(Beginning of Provided material)
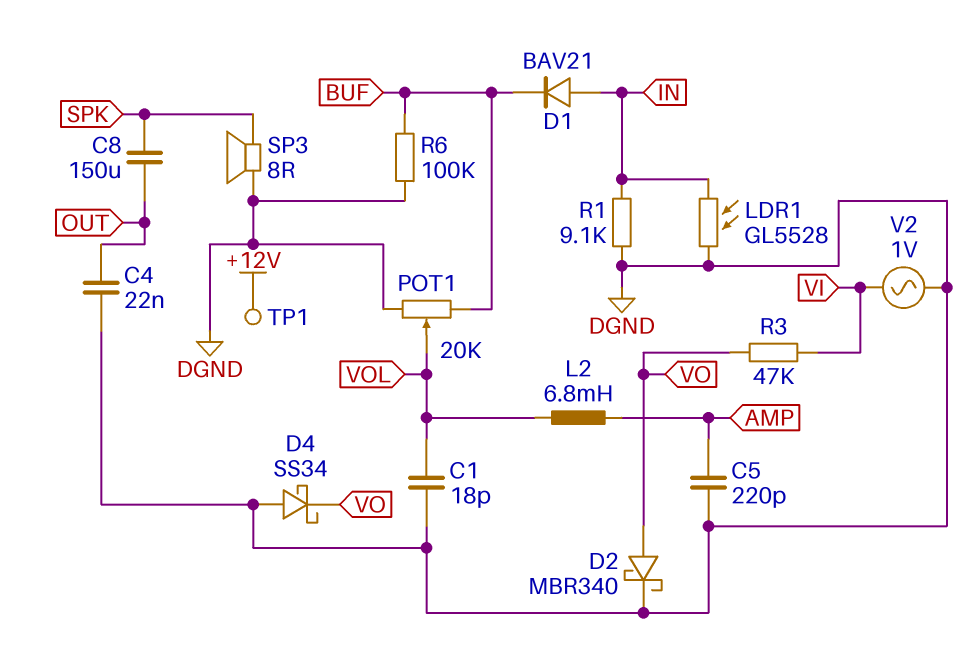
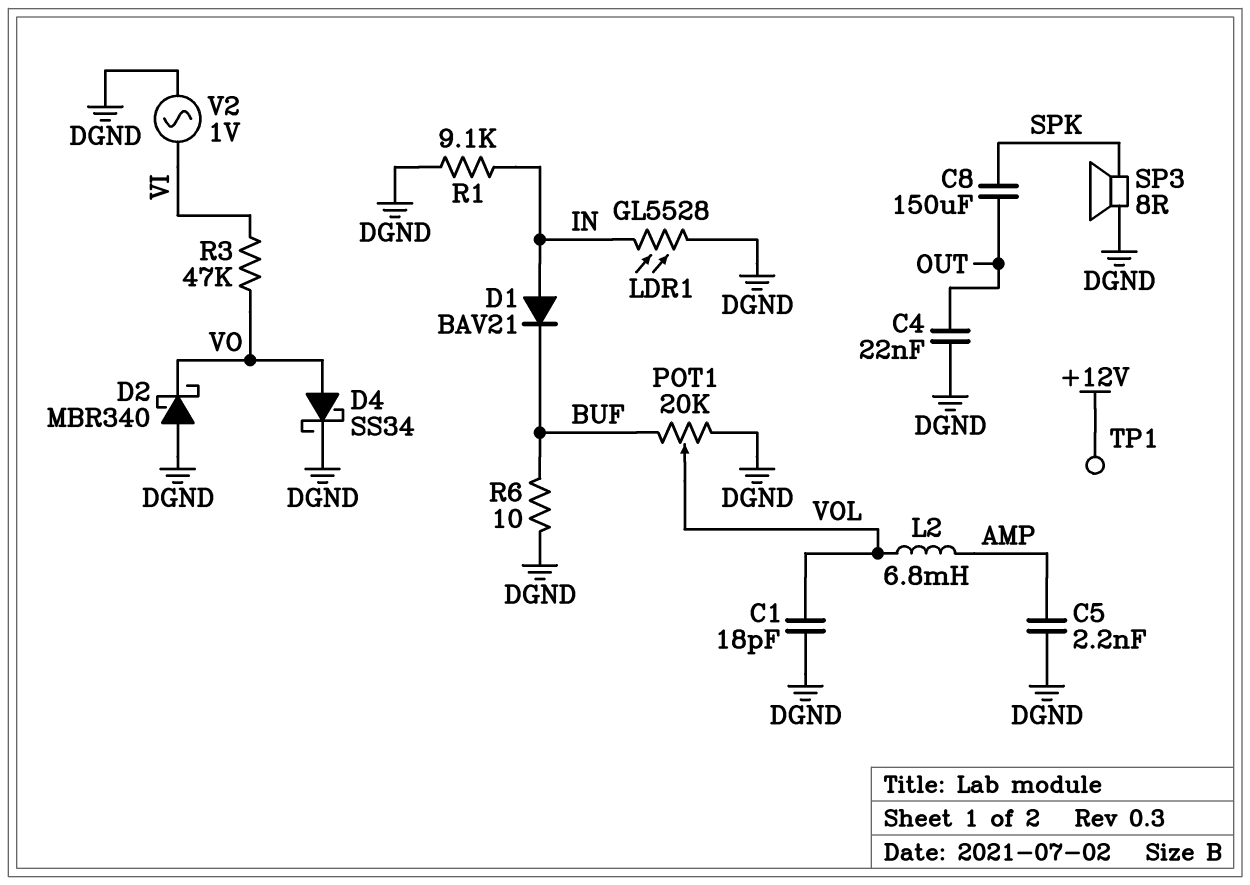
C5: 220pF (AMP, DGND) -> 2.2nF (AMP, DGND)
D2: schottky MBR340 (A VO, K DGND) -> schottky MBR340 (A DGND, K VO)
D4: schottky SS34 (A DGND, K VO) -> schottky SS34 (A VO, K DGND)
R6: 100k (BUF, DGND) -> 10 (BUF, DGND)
(End of Provided material)
(Beginning of Provided material)
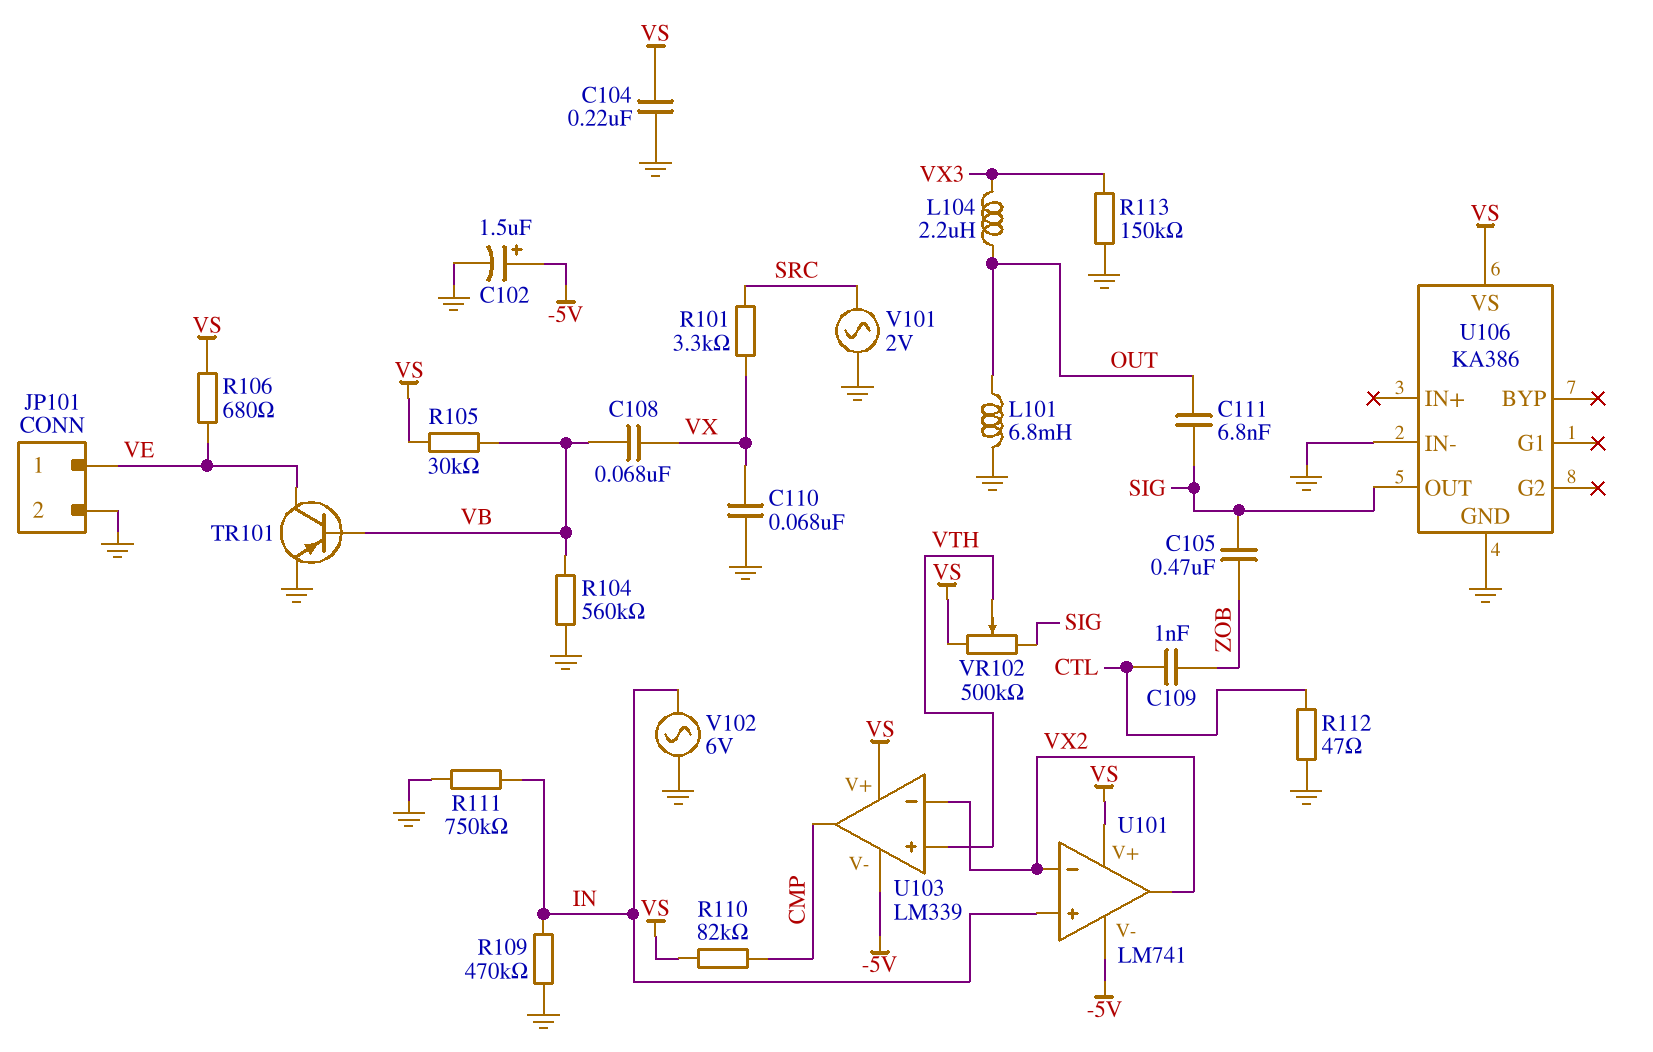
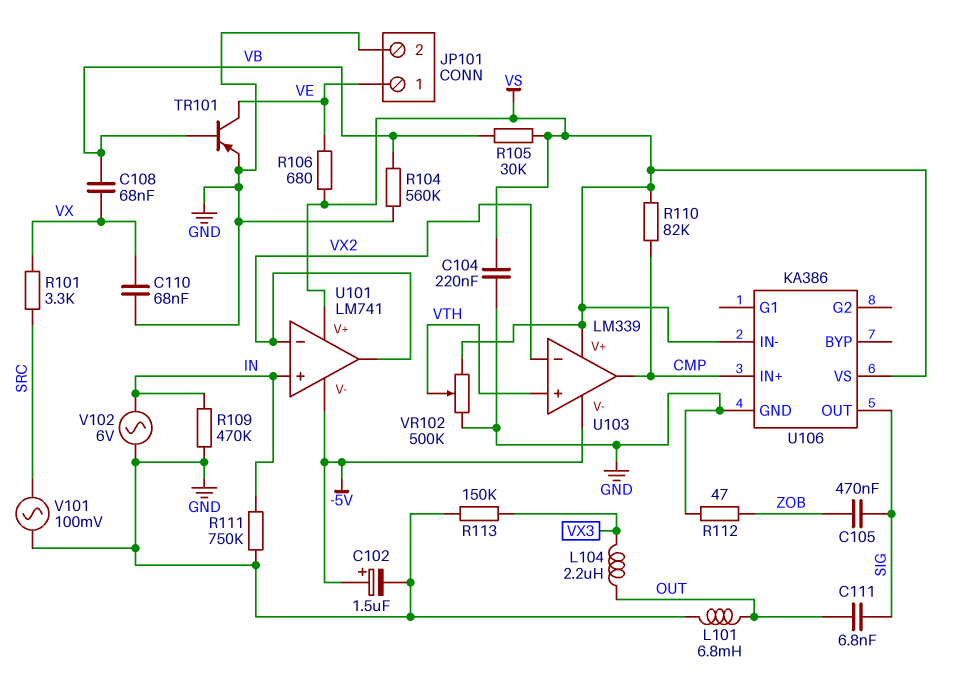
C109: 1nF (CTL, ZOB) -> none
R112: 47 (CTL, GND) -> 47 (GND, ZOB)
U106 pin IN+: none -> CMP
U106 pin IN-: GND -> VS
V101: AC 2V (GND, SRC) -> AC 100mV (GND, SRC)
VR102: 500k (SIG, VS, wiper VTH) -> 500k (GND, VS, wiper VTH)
(End of Provided material)
- Task: Which lines run from the one holding "D4: schottky SS34" through the one holding "R6: 100k (BUF, DGND) -> 10 (BUF, DGND)" in the records above? Repeat them exactly, both included, and nothing more.

- Exercise answer:
D4: schottky SS34 (A DGND, K VO) -> schottky SS34 (A VO, K DGND)
R6: 100k (BUF, DGND) -> 10 (BUF, DGND)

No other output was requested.